Directions for this task –
Retype only what runs from the first line of the records to the line with "move,shoe (brown),836 354,,441", inclusive, and no pictures.

Extracted entries –
• • • •

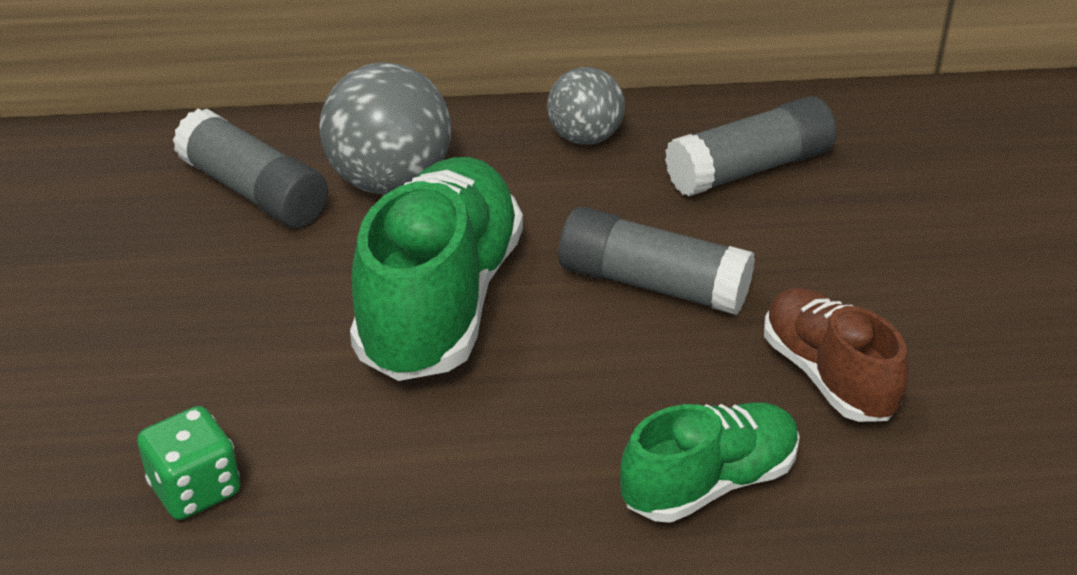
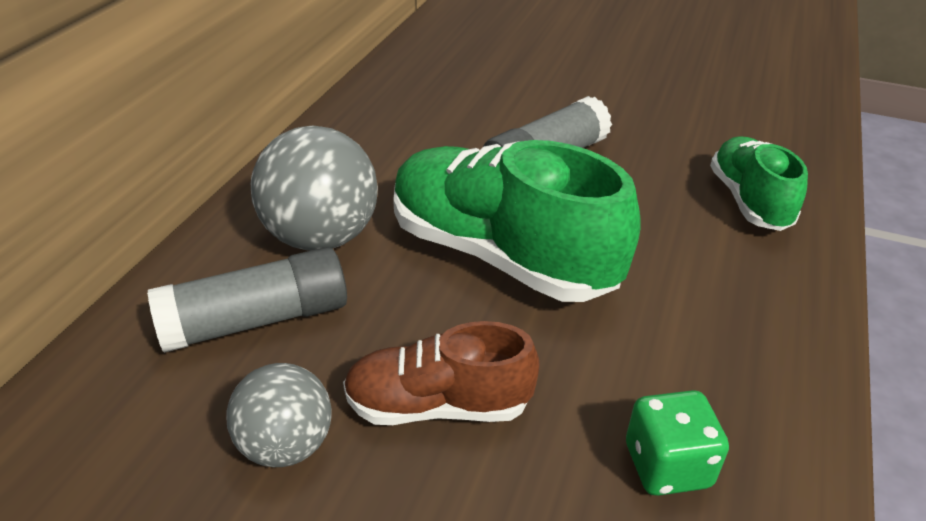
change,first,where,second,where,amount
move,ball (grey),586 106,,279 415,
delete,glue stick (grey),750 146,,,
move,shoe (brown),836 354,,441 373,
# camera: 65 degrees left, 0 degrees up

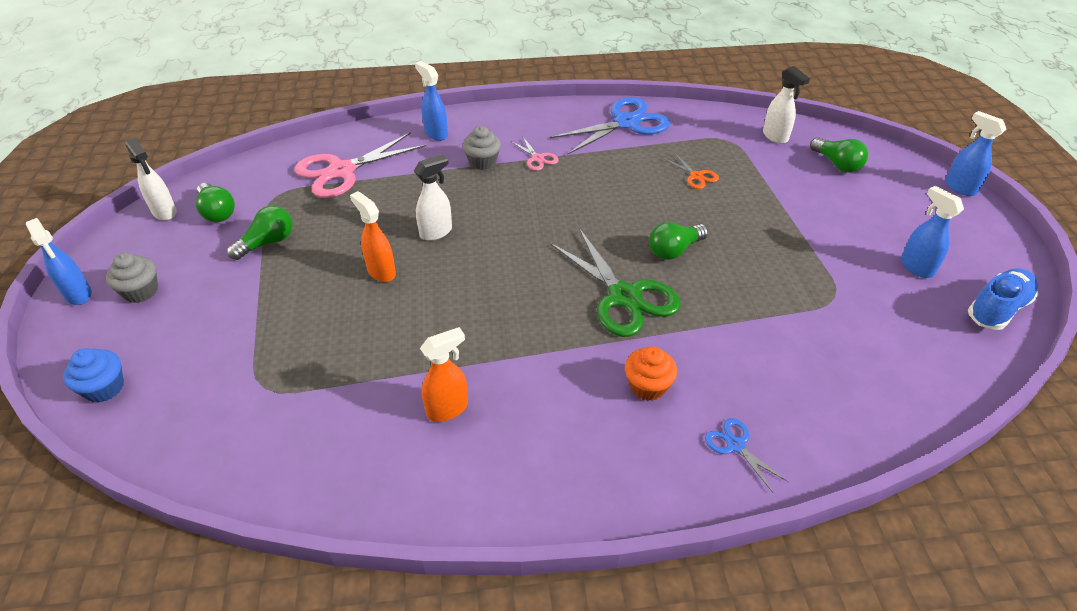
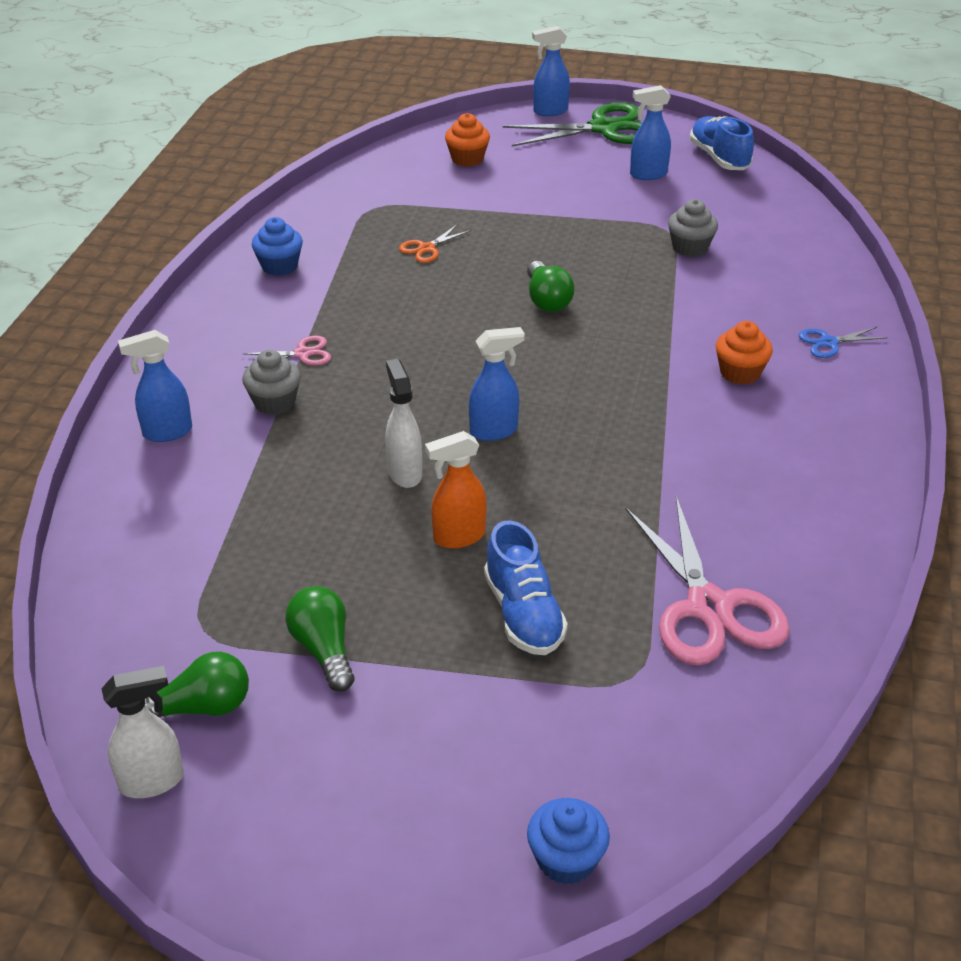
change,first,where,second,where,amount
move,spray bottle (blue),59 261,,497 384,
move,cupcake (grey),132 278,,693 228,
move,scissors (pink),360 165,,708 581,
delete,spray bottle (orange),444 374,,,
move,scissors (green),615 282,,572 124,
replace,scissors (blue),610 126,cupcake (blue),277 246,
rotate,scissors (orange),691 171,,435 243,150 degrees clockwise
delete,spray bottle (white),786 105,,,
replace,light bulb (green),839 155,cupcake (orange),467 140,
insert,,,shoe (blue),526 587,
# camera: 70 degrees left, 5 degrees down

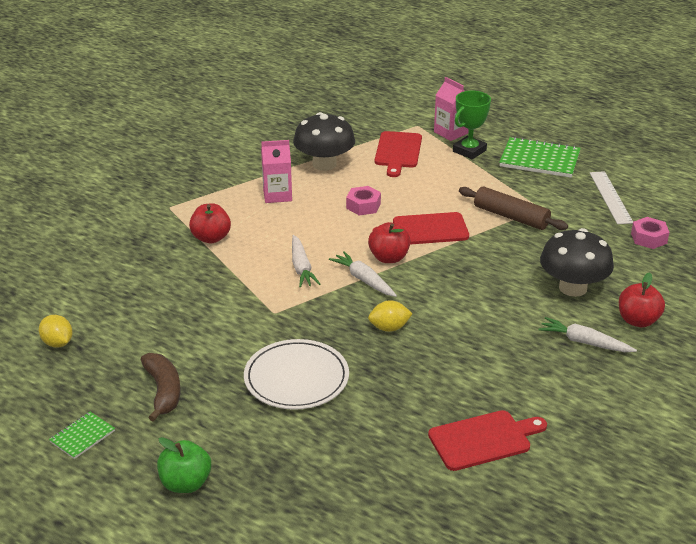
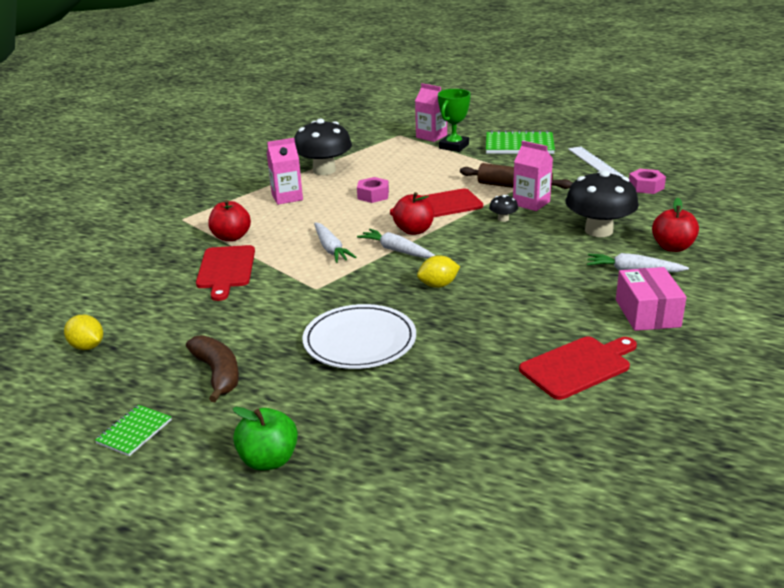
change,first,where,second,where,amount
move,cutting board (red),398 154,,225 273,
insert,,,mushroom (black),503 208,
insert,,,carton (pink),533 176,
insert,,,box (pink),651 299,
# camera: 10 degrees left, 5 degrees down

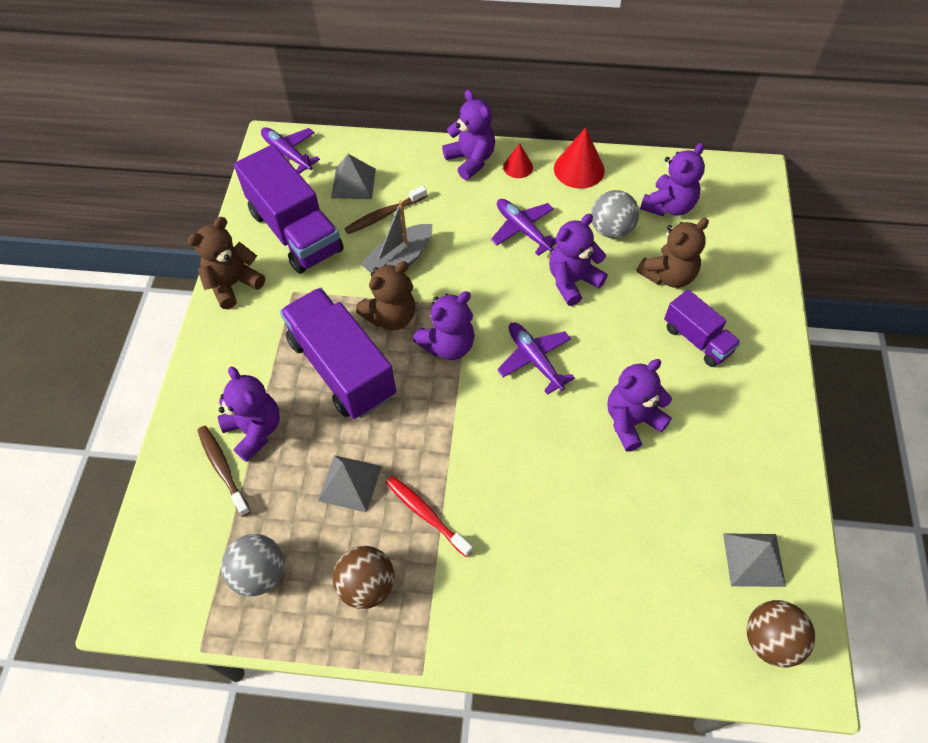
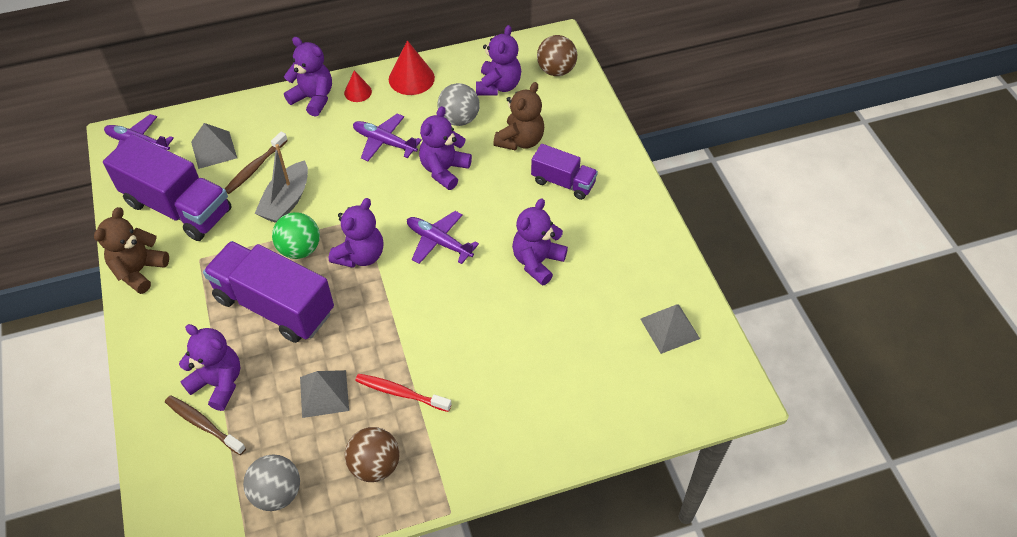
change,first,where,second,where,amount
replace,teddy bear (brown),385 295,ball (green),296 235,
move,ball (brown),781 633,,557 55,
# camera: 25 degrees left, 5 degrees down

• • • •

Exercise output –
change,first,where,second,where,amount
move,ball (grey),586 106,,279 415,
delete,glue stick (grey),750 146,,,
move,shoe (brown),836 354,,441 373,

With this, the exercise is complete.